PROVIDED INFORMATION:
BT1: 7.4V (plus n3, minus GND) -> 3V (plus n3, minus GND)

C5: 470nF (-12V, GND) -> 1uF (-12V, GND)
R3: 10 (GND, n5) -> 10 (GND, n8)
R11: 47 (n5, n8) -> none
---
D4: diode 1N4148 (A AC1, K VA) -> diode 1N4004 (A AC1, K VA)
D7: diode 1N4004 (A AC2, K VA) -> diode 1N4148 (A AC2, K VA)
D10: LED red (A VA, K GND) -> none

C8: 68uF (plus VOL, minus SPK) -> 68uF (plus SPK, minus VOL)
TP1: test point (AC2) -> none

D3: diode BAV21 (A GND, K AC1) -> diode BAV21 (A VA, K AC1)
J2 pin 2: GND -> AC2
---
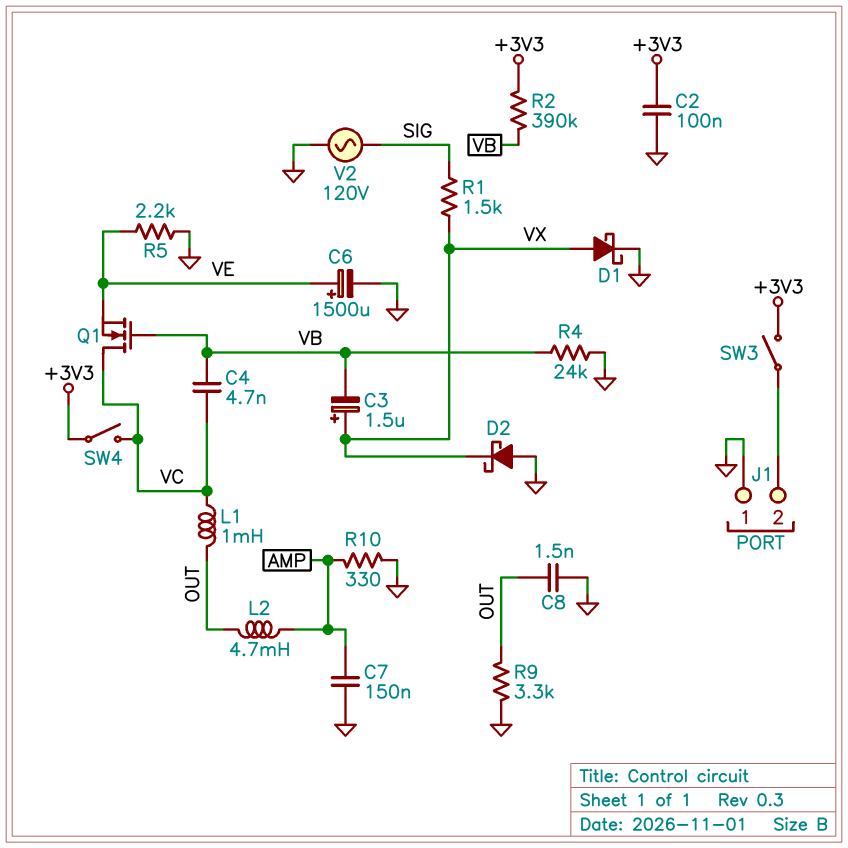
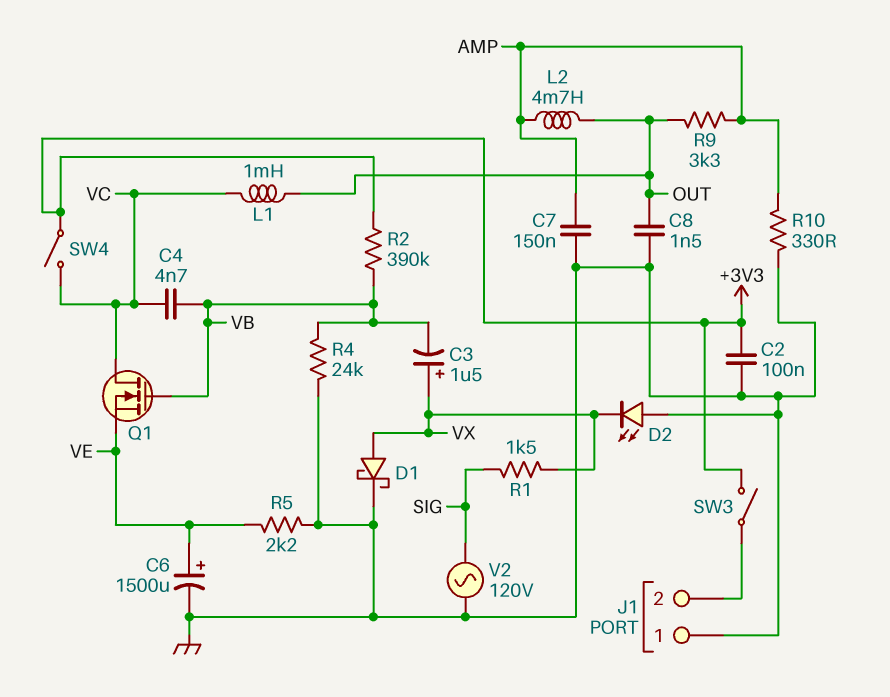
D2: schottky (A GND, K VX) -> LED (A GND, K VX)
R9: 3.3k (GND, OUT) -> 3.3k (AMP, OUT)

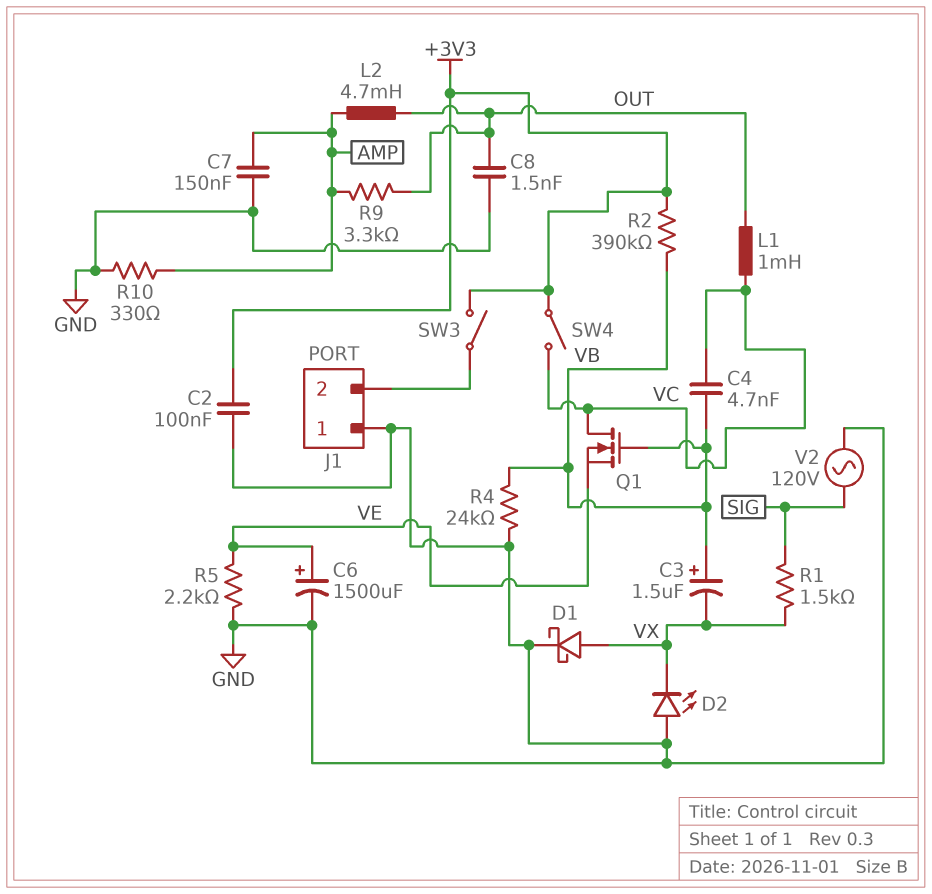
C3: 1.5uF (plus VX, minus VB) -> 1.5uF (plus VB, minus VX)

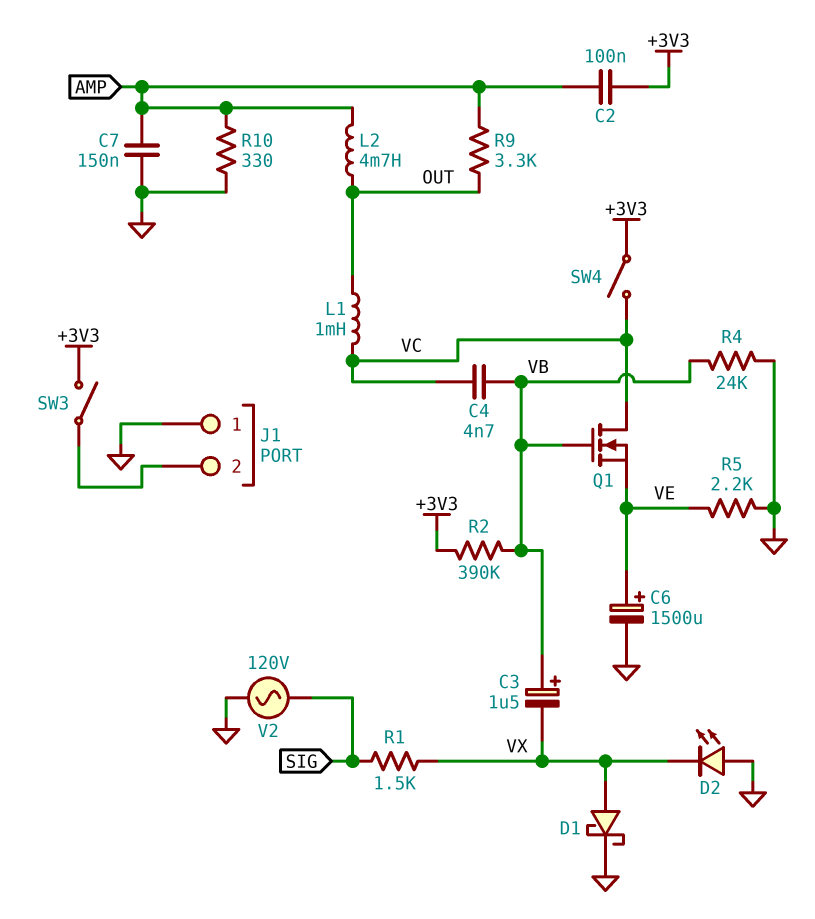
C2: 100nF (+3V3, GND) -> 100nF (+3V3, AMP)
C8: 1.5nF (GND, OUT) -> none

TASK:
From the records above, print only the lines between the one holding "C8: 68uF (plus" and the one holding "J2 pin 2: GND -> AC2", inclusive, exactly as they stand.

RESULT:
C8: 68uF (plus VOL, minus SPK) -> 68uF (plus SPK, minus VOL)
TP1: test point (AC2) -> none

D3: diode BAV21 (A GND, K AC1) -> diode BAV21 (A VA, K AC1)
J2 pin 2: GND -> AC2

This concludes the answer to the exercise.